Work to complete: From the material below, copy exactly the lines beginning with the one that contains "green circle: (53, 88) -> (25, 101), moved" and ending with the one that contains "brown line: (131, 291)"; the pictures stay out.

=== Exercise data ===

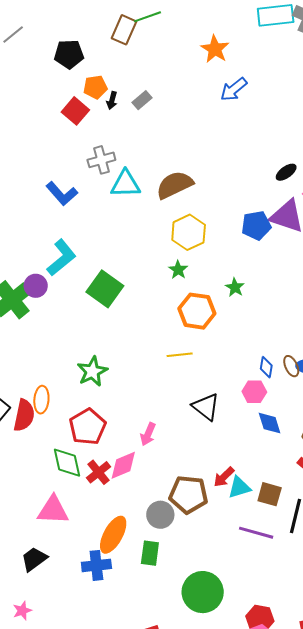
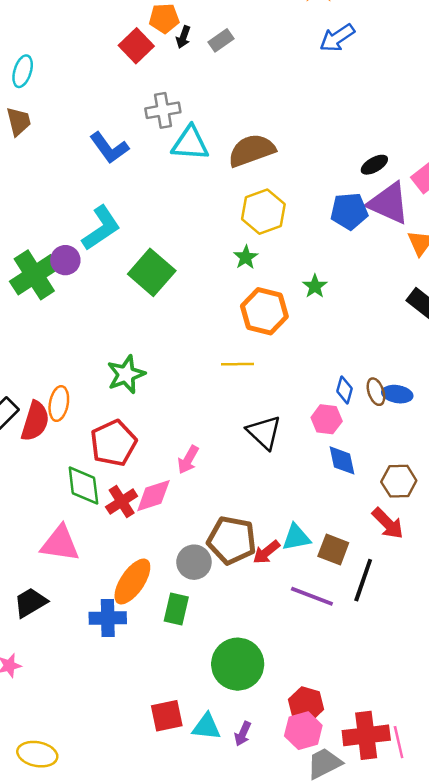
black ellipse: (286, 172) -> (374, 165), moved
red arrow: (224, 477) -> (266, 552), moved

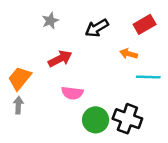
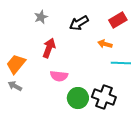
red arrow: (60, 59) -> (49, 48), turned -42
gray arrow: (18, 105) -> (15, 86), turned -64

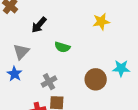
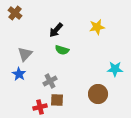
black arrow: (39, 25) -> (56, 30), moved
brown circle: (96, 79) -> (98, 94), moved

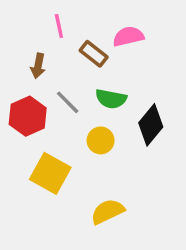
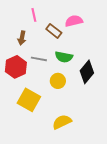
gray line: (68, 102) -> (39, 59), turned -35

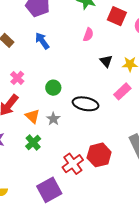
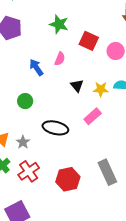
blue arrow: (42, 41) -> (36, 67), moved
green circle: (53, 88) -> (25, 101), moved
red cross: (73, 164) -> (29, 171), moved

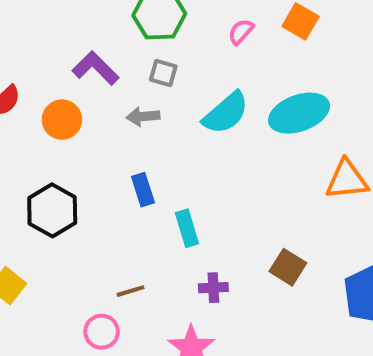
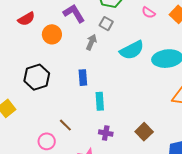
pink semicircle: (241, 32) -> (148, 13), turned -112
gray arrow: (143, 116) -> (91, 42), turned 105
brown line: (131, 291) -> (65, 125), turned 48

===
=== Exercise data ===

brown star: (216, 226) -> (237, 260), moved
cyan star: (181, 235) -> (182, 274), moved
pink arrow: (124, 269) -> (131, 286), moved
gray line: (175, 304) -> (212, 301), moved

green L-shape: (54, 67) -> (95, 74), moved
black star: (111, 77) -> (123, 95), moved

===

Solution to this problem:
green circle: (53, 88) -> (25, 101), moved
red cross: (73, 164) -> (29, 171), moved

pink semicircle: (241, 32) -> (148, 13), turned -112
gray arrow: (143, 116) -> (91, 42), turned 105
brown line: (131, 291) -> (65, 125), turned 48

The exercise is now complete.